WHAT THE TASK REQUIRES: Write out the records from the start through the line with "16: (516, 837)", swapping "origin" for "starting corner" and leaving everything else unchanged.

>> START SUPPLIED DATA

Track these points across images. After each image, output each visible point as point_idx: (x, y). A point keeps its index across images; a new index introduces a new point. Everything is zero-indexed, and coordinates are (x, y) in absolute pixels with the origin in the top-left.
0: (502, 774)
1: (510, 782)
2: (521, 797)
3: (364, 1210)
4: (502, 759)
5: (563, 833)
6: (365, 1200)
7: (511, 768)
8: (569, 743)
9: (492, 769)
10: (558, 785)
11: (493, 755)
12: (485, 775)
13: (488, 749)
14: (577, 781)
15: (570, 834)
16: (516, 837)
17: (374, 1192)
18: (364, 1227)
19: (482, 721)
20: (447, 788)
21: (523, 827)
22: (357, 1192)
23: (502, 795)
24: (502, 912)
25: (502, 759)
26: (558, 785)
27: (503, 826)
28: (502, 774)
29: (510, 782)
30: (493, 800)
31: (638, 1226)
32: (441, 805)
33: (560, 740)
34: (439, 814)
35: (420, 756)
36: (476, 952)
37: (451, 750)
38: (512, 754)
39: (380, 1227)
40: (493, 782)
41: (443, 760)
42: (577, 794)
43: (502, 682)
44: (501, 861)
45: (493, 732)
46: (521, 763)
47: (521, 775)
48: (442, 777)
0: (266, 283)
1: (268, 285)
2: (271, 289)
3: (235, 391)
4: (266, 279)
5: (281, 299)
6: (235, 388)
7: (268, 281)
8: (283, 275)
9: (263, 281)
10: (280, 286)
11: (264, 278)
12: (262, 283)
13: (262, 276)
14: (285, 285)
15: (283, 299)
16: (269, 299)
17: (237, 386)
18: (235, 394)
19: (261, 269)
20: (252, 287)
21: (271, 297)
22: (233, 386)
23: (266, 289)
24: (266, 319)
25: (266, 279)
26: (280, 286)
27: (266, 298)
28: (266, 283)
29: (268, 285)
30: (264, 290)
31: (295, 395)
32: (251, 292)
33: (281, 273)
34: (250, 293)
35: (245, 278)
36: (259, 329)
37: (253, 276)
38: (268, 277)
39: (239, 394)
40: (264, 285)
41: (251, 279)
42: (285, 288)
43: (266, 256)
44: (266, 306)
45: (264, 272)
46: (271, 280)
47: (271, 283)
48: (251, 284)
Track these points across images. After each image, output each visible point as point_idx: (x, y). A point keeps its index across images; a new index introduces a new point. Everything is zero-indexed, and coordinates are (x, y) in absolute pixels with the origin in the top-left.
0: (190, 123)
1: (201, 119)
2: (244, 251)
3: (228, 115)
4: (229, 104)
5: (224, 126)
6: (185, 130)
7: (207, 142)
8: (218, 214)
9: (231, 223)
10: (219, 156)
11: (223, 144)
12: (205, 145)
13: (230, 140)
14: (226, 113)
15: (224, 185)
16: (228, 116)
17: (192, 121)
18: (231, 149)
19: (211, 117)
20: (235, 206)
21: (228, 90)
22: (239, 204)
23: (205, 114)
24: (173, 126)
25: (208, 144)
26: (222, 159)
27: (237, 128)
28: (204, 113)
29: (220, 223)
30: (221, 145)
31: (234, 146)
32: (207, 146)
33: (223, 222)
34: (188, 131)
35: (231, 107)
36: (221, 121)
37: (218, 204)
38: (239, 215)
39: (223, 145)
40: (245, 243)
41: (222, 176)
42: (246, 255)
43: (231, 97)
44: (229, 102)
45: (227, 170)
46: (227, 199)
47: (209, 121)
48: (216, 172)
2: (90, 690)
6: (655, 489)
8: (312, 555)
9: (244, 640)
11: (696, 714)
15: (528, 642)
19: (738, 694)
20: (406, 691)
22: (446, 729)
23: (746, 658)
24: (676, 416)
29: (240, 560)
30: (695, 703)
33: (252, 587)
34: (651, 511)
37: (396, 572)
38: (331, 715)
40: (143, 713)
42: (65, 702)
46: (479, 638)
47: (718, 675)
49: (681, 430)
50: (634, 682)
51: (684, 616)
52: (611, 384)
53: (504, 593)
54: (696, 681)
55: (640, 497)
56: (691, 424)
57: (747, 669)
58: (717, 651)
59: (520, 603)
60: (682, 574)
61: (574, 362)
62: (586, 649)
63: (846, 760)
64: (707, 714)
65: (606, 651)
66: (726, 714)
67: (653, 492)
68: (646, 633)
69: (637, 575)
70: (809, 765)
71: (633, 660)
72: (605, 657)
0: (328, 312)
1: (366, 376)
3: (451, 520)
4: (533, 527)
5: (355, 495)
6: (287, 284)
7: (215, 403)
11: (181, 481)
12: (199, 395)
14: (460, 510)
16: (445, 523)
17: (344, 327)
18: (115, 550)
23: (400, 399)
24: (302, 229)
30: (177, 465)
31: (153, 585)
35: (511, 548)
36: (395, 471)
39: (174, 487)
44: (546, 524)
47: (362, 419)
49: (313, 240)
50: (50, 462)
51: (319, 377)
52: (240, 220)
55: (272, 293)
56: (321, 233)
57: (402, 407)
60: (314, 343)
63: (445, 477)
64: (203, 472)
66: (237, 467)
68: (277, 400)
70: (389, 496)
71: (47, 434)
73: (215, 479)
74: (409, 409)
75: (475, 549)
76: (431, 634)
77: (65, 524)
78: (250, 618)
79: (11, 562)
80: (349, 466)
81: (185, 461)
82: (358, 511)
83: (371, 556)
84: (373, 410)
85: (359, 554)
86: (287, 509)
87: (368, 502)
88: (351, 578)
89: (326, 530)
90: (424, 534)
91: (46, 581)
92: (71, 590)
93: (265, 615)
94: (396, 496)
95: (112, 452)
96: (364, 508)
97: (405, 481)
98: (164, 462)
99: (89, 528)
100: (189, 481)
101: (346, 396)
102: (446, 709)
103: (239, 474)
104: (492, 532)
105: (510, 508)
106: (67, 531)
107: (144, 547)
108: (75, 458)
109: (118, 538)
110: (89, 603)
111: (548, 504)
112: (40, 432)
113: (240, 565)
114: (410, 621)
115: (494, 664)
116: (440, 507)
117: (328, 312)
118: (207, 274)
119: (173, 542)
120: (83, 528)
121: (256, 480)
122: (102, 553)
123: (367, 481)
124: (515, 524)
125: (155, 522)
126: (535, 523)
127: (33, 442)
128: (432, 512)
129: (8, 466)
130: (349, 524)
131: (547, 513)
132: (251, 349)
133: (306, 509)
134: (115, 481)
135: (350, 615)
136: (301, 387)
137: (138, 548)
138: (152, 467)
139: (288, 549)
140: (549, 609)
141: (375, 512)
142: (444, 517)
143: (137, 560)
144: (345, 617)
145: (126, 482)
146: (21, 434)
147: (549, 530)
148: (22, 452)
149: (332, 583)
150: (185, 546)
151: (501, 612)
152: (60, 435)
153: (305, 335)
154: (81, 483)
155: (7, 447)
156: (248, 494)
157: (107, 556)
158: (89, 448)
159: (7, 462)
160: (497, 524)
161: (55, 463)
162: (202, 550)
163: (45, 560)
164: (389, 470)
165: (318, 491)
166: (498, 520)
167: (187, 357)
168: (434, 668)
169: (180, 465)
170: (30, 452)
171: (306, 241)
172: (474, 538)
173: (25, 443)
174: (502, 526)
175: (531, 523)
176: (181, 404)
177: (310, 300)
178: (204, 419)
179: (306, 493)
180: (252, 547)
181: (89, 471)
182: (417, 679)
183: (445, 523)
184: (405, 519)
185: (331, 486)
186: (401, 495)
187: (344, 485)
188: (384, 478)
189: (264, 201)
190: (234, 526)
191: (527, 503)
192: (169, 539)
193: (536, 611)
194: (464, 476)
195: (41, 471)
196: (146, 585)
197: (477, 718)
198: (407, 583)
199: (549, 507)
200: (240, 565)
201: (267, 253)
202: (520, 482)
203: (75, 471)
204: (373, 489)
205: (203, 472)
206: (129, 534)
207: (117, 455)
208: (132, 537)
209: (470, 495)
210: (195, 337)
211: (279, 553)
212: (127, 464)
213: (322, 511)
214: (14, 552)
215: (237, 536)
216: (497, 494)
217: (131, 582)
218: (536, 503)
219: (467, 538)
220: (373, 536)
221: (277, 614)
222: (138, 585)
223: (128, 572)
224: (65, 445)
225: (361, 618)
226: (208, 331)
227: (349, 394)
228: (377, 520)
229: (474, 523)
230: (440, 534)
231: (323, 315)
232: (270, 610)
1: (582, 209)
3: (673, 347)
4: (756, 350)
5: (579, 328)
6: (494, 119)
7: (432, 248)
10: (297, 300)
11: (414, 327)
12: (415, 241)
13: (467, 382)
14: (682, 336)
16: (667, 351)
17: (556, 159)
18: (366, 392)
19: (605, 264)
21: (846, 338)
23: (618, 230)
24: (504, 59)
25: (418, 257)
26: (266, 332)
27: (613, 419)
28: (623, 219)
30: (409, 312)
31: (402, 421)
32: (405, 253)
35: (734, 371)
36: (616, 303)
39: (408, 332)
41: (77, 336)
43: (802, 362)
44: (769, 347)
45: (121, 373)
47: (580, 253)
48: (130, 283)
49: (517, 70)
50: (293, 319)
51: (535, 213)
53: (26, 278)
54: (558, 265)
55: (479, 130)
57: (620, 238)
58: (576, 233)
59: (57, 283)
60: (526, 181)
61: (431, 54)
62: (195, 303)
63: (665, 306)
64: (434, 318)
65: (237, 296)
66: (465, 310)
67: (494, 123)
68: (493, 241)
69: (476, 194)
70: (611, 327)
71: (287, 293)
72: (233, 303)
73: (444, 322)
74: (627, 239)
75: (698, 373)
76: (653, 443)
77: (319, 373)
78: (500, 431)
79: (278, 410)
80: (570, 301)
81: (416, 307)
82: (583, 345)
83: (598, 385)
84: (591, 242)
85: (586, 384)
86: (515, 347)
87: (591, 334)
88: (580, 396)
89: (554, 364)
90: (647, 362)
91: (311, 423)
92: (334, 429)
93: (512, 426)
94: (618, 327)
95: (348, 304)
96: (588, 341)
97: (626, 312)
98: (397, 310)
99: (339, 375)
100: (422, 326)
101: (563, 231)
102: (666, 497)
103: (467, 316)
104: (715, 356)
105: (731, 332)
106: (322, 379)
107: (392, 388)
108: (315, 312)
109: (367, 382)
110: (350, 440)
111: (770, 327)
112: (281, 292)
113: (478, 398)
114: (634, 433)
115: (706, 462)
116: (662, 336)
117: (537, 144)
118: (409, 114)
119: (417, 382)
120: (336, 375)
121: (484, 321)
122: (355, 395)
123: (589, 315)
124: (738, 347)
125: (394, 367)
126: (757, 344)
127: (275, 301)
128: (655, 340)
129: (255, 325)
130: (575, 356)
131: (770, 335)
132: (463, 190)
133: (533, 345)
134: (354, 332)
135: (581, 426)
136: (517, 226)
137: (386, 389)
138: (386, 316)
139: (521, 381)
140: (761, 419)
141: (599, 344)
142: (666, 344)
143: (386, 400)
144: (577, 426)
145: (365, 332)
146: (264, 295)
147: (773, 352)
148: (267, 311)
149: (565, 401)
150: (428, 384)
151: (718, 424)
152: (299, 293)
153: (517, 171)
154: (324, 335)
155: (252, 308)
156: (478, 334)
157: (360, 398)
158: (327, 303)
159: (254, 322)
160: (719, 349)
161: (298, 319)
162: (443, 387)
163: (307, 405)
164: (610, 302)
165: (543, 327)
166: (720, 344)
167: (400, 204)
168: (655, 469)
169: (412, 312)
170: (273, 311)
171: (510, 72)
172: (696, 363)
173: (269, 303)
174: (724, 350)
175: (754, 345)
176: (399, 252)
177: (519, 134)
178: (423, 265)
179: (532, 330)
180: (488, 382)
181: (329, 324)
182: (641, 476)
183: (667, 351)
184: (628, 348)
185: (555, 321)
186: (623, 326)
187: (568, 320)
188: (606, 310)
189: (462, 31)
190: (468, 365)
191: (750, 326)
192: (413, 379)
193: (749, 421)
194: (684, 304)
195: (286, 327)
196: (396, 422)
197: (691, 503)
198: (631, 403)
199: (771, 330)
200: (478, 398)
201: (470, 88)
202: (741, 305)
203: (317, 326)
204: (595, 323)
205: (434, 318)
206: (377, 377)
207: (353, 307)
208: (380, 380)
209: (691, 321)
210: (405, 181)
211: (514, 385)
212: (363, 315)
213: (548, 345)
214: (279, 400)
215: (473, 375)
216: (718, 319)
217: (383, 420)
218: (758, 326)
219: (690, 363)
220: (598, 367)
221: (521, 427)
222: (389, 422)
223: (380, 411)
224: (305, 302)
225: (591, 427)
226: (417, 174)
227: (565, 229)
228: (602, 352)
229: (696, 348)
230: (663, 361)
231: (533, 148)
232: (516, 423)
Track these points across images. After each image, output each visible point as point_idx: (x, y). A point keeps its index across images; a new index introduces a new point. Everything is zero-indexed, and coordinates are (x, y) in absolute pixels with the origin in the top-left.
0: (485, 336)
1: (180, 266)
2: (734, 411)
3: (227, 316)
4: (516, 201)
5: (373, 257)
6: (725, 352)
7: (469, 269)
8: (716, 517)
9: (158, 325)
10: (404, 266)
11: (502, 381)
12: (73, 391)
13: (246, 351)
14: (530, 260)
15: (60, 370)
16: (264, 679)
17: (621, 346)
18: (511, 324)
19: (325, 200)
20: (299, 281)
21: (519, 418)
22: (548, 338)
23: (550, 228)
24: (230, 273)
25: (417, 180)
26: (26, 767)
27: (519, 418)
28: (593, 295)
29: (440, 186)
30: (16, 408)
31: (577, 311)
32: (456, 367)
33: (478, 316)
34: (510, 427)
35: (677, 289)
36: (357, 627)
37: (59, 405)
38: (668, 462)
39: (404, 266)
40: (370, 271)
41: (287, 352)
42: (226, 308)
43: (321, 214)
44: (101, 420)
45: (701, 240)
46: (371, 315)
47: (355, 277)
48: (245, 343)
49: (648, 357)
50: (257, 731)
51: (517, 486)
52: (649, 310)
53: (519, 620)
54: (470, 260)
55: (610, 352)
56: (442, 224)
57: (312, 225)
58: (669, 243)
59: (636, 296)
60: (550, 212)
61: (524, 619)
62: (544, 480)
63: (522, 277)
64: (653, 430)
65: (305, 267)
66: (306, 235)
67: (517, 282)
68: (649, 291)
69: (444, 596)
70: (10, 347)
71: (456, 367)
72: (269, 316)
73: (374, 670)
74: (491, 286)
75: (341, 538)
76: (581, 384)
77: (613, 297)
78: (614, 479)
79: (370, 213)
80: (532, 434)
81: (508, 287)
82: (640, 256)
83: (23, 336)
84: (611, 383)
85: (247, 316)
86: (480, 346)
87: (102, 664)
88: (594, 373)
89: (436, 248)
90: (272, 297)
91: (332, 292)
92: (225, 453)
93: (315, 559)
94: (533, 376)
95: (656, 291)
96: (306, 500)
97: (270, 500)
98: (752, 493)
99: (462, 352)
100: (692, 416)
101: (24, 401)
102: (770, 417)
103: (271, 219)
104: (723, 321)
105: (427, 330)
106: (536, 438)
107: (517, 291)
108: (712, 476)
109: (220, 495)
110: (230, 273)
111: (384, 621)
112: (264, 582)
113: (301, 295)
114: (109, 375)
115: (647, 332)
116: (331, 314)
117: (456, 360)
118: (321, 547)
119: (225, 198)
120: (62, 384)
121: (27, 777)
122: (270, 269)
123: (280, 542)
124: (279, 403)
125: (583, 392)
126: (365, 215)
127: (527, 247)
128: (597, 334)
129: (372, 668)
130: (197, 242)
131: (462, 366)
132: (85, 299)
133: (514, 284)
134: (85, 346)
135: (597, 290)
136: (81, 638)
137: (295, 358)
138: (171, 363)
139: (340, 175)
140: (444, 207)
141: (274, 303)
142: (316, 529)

>> END SUPPLIED DATA

EXERCISE SOLUTION:
Track these points across images. After each image, output each visible point as point_idx: (x, y). A point keeps its index across images; a new index introduces a new point. Everything is zero-indexed, and coordinates are (x, y) in absolute pixels with the starting corner in the top-left.
0: (502, 774)
1: (510, 782)
2: (521, 797)
3: (364, 1210)
4: (502, 759)
5: (563, 833)
6: (365, 1200)
7: (511, 768)
8: (569, 743)
9: (492, 769)
10: (558, 785)
11: (493, 755)
12: (485, 775)
13: (488, 749)
14: (577, 781)
15: (570, 834)
16: (516, 837)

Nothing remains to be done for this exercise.